■ **What is needed**: In the listing below, find the line with "purple phone: [404,214,471,246]" and the line with "purple teddy bear: [233,439,331,529]". Repeat those two lines and all lines between them exactly.

═════ Source records ═════

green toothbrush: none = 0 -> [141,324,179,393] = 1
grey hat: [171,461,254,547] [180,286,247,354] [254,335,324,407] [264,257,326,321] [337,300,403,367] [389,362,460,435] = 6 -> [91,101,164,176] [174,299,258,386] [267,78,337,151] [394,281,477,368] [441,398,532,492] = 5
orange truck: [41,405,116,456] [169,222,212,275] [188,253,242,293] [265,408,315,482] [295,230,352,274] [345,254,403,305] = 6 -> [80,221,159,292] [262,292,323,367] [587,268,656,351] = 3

═════
═════ Source records ═════

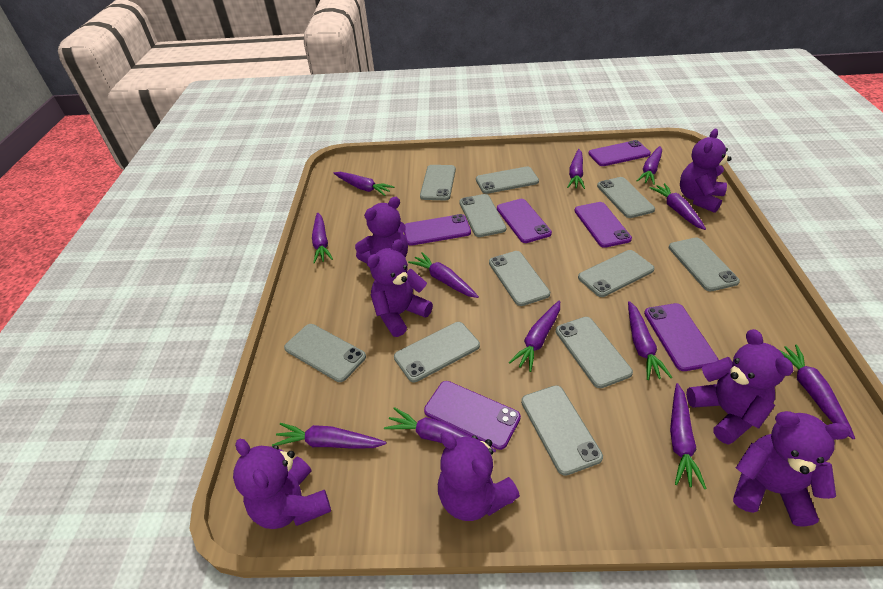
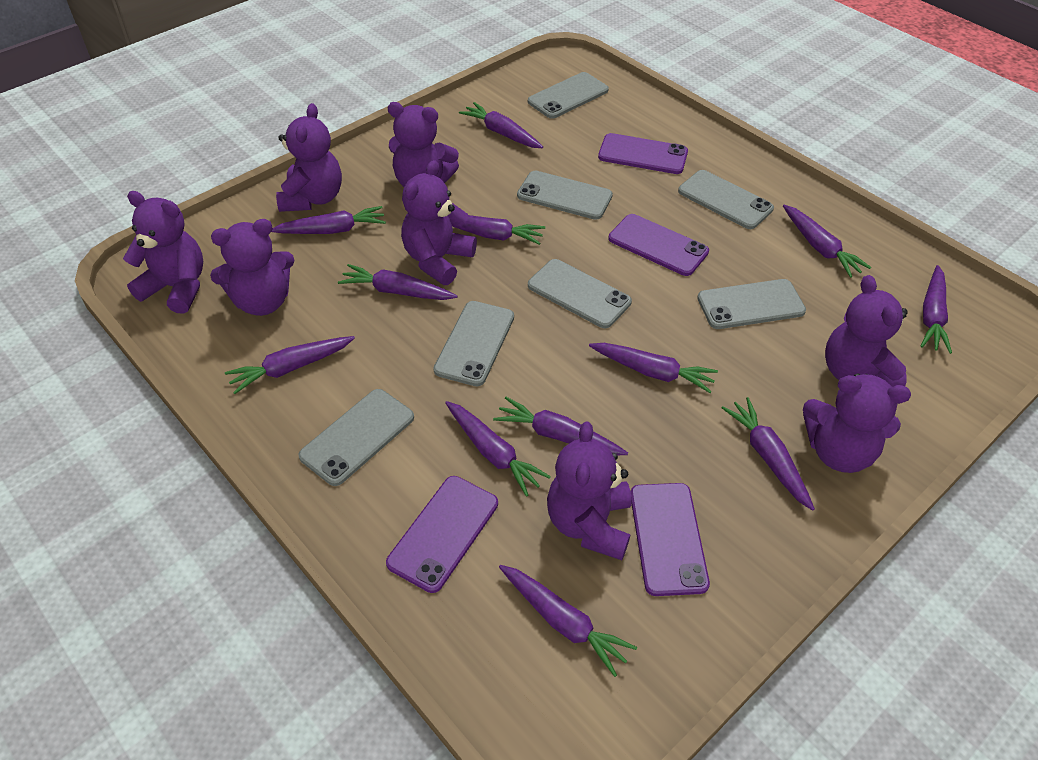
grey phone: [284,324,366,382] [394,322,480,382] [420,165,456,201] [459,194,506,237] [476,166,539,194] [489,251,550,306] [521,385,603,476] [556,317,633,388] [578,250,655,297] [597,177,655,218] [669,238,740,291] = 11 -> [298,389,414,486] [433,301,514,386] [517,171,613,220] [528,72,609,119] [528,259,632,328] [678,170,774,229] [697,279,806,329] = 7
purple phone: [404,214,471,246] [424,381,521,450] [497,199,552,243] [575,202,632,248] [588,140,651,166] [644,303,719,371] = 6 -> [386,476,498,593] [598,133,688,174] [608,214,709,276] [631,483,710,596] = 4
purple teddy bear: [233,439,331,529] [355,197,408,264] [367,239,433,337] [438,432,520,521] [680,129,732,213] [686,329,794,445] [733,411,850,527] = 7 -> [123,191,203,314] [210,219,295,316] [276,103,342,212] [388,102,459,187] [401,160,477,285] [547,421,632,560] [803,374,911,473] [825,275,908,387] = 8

═════

■ **Task result**:
purple phone: [404,214,471,246] [424,381,521,450] [497,199,552,243] [575,202,632,248] [588,140,651,166] [644,303,719,371] = 6 -> [386,476,498,593] [598,133,688,174] [608,214,709,276] [631,483,710,596] = 4
purple teddy bear: [233,439,331,529] [355,197,408,264] [367,239,433,337] [438,432,520,521] [680,129,732,213] [686,329,794,445] [733,411,850,527] = 7 -> [123,191,203,314] [210,219,295,316] [276,103,342,212] [388,102,459,187] [401,160,477,285] [547,421,632,560] [803,374,911,473] [825,275,908,387] = 8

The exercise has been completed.